* [Records for this task]:
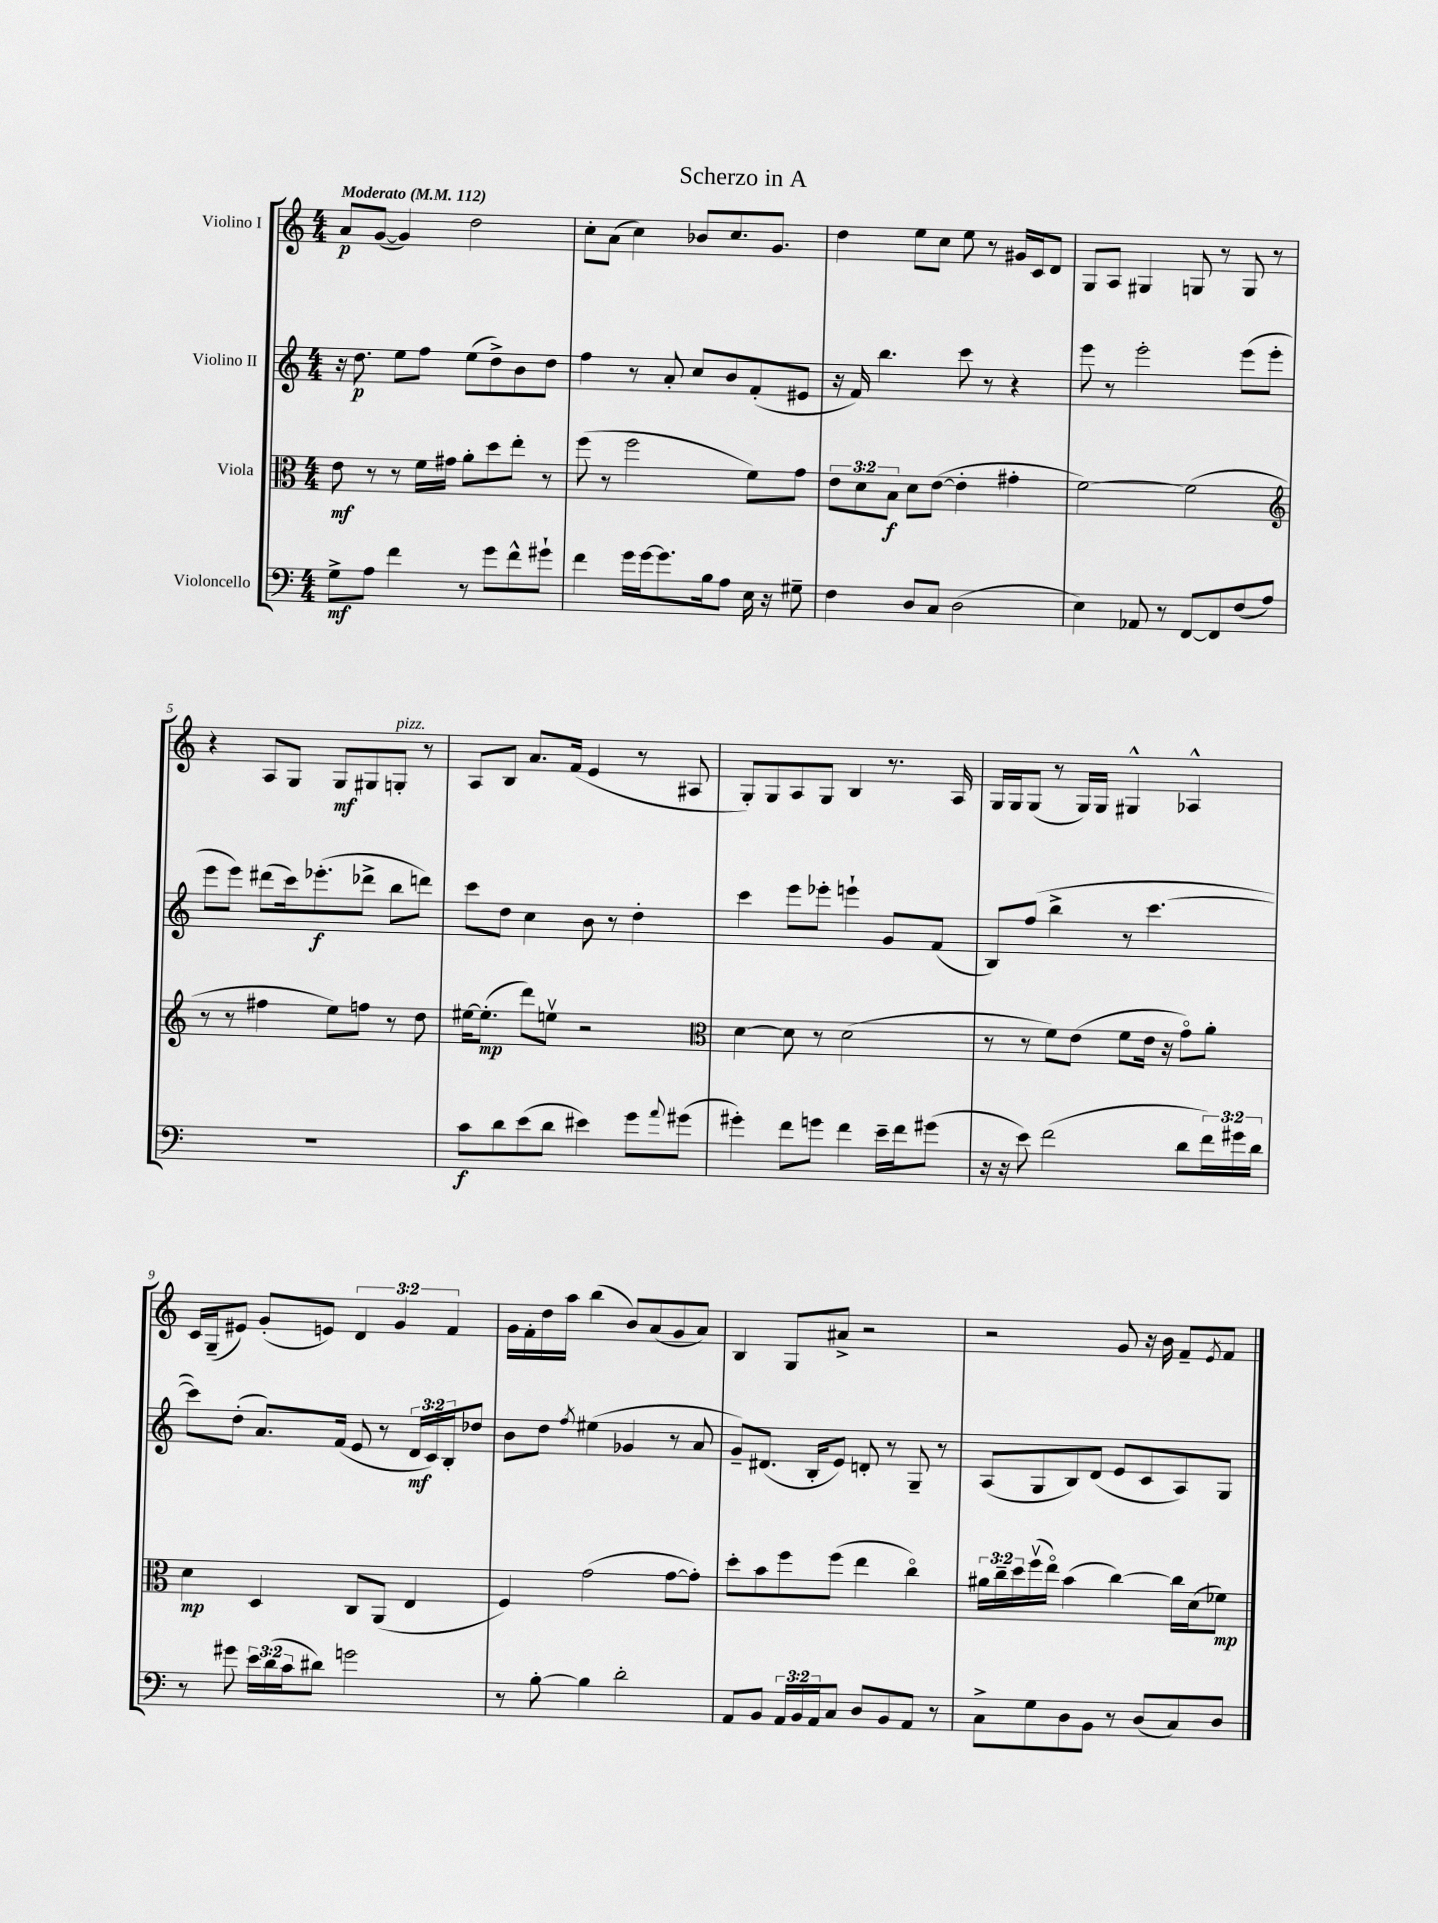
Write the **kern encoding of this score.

**kern	**kern	**kern	**kern
*staff4	*staff3	*staff2	*staff1
*clefF4	*clefC3	*clefG2	*clefG2
*k[]	*k[]	*k[]	*k[]
*M4/4	*M4/4	*M4/4	*M4/4
*MM112	*MM112	*MM112	*MM112
8G^	8e	16r	8a
.	.	8.dd	.
8A	8r	.	([8g
4f	8r	8ee	4g])
.	16f	8ff	.
.	16g#	.	.
8r	8a'	(8ee	2dd
8g	8dd	8dd^)	.
8f^^	8ee'	8b	.
8g#`	8r	8dd	.
=	=	=	=
4f	(8ff	4ff	8cc'
.	8r	.	(8a
16g	2ff	8r	4cc)
[16g	.	.	.
8.g]	.	8a'	.
.	.	8cc	8b-
16B	.	.	.
8A	.	8b	8.cc
16E	8f)	(8f'	.
16r	.	.	8.g
8G#~	8g	8e#	.
=	=	=	=
4F	12e	16r	4dd
.	.	16f)	.
.	12d	.	.
.	.	4.bb	.
.	12B	.	.
8D	8d	.	8ee
8C	([8e	.	8cc
(2D	4e']	8ccc	8ee
.	.	8r	8r
.	4g#'	4r	16g#
.	.	.	16c
.	.	.	8d
=	=	=	=
4E)	[2f)	8eee	8G
.	.	8r	8A
8AA-	.	2eee'	4G#
8r	.	.	.
[8FF	(2f]	.	8G
8FF]	.	.	8r
(8F	.	(8eee	8G
8A)	.	8eee'	8r
=	=	=	=
*	*clefG2	*	*
1r	8r	8eee	4r
.	8r	8eee)	.
.	4ff#	(8ddd#	8A
.	.	16ccc)	8G
.	.	(8.eee-'	.
.	8ee)	.	8G
.	8ff	8ddd-^	8G#
.	8r	8bb	8G'
.	8dd	8ddd)	8r
=	=	=	=
8c	[16ee#	8ccc	8A
.	(8.ee#']	.	.
8d	.	8dd	8B
(8e	8ddd)	4cc	8.a
8d	8eev	.	.
.	.	.	(16f
4e#)	2r	8b	4e
.	.	8r	.
8g	.	4dd'	8r
8qqa	.	.	.
(8g#	.	.	8A#
=	=	=	=
*	*clefC3	*	*
4g#')	[4d	4ccc	8G')
.	.	.	8G
8f	8d]	8eee	8A
8g	8r	8eee-'	8G
4f	(2d	4eee`	4B
16e~	.	8g	8.r
16f	.	.	.
(8g#	.	(8f	.
.	.	.	16A
=	=	=	=
16r	8r	8B)	16G
16r	.	.	16G
8e)	8r	(8ff	(8G
(2f	8f)	4bb^	8r
.	(8e	.	16G)
.	.	.	16G
.	8f	8r	4G#^^
.	16e	[4.ccc	.
.	16r	.	.
8d	8go)	.	4A-^^
24f)	8a'	.	.
24g#	.	.	.
24d	.	.	.
=	=	=	=
8r	4d	8ccc])	16c
.	.	.	(16G~
8g#	.	(8dd'	8e#)
24e	4D	8.a)	(8g'
(24d	.	.	.
24c	.	.	.
8d#)	.	.	8e)
.	.	(16f	.
2g	8C	8e	6d
.	(8AA	8r	.
.	.	.	6g
.	4E	24d	.
.	.	24c)	.
.	.	24B'	6f
.	.	8dd-	.
=	=	=	=
8r	4F)	8b	16g
.	.	.	16f'
[8B'	.	8dd	16dd
.	.	.	16aa
.	.	8qff	.
4B]	(2g	(4ee#	(4bb
2d'	.	4g-	8b)
.	.	.	(8a
.	[8g	8r	8g
.	8g'])	8a	8a)
=	=	=	=
8AA	8dd'	8g~)	4B
8BB	8b	(8.d#	.
24AA	8ff	.	8G
24BB	.	.	.
.	.	16B'	.
24AA	.	.	.
8C	(8ff	8e)	8a#^
8D	4ee	8d'	2r
8BB	.	8r	.
8AA	4cco)	8G~	.
8r	.	8r	.
=	=	=	=
8C^	24a#	(8A	2r
.	24cc~	.	.
.	24dd	.	.
8G	(16ffv	8G	.
.	16eeo)	.	.
8D	(4b	8B)	.
8BB	.	(8d	.
8r	[4cc)	8e	8g
(8D	.	8c	16r
.	.	.	16b
8C)	16cc]	8A)	8f~
.	(16d	.	.
.	.	.	8qe
8D	8f-)	8G	8f
==	==	==	==
*-	*-	*-	*-
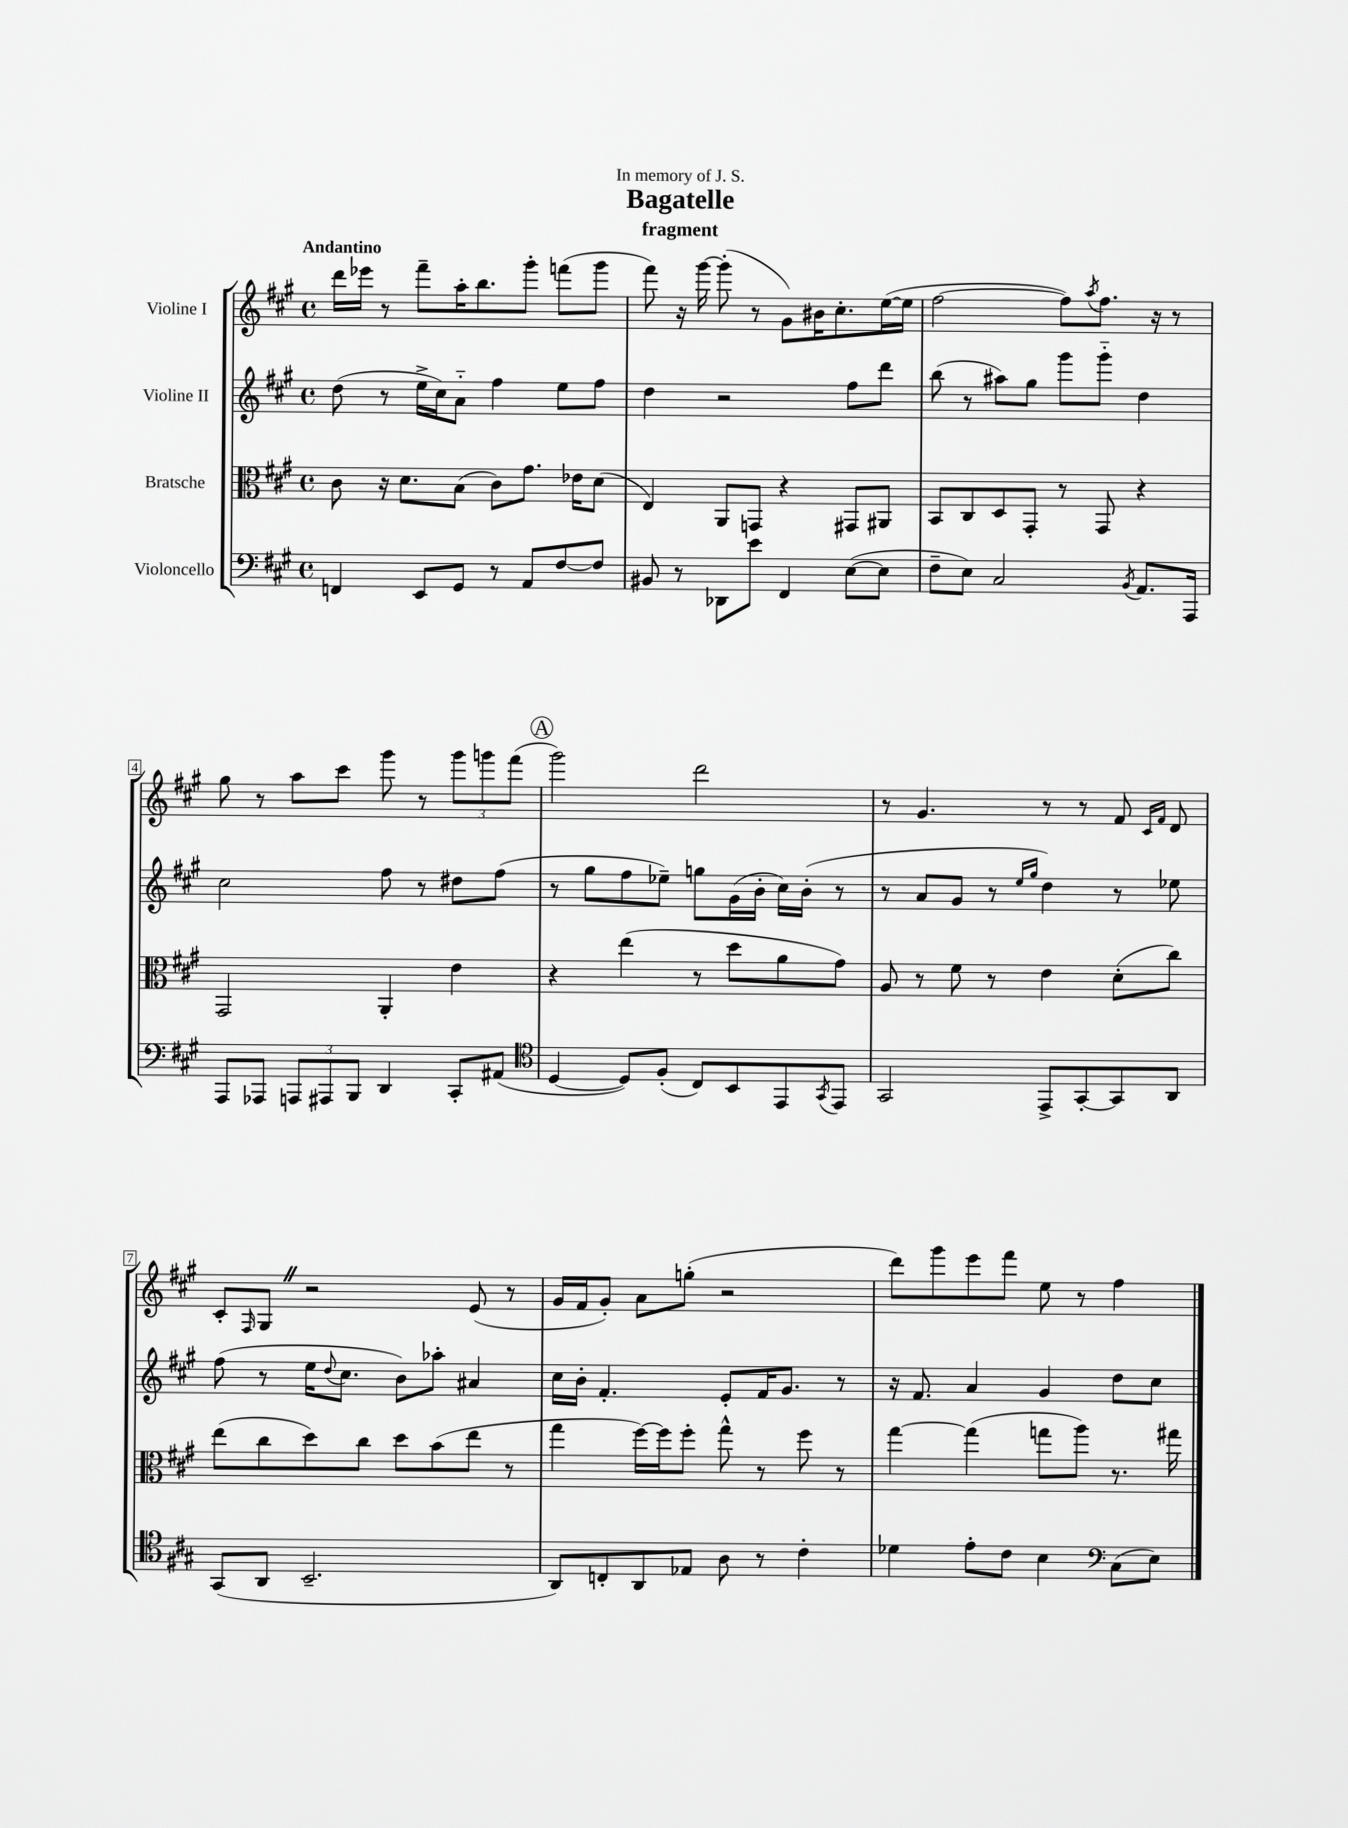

* [Exercise aim]: Pull out each line of the records above that contains the string "kern", treating uppercase and lowercase letters as different.

* [Output for this exercise]:
Write the **kern encoding of this score.
**kern	**kern	**kern	**kern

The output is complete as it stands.